··· RECORDS PROVIDED
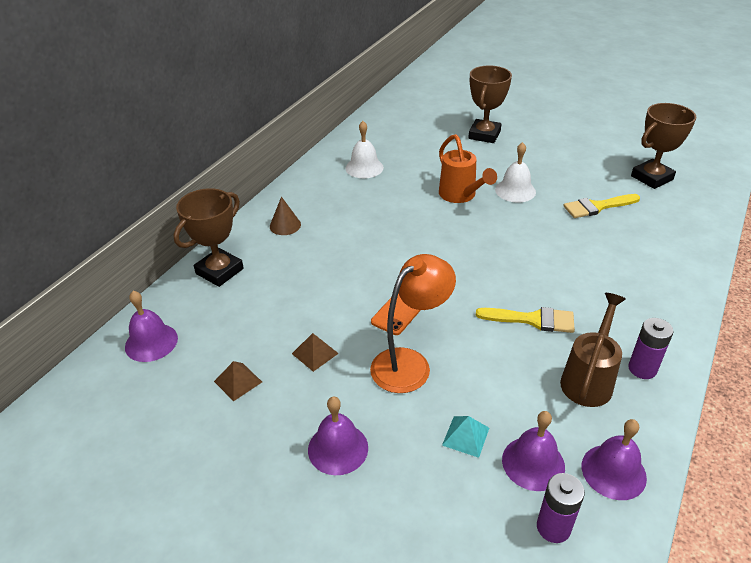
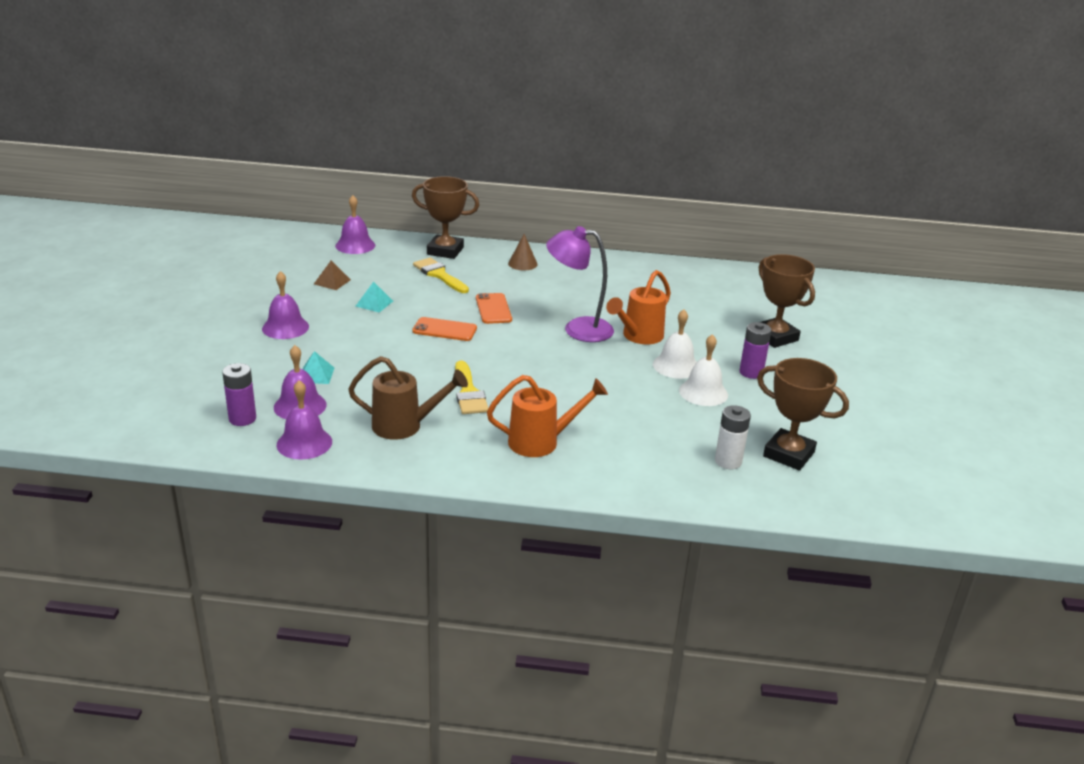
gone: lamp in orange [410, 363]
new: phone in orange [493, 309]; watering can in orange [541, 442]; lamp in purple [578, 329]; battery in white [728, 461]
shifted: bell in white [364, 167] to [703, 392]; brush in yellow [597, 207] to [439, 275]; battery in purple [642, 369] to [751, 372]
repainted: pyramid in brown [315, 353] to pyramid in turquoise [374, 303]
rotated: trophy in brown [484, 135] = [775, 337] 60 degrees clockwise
······
- WHAT TO PRODUCE: Exactly as written, give the line containing "repainted: pyramid in" and all remaining lines of the records.

- RESPONSE AREA:
repainted: pyramid in brown [315, 353] to pyramid in turquoise [374, 303]
rotated: trophy in brown [484, 135] = [775, 337] 60 degrees clockwise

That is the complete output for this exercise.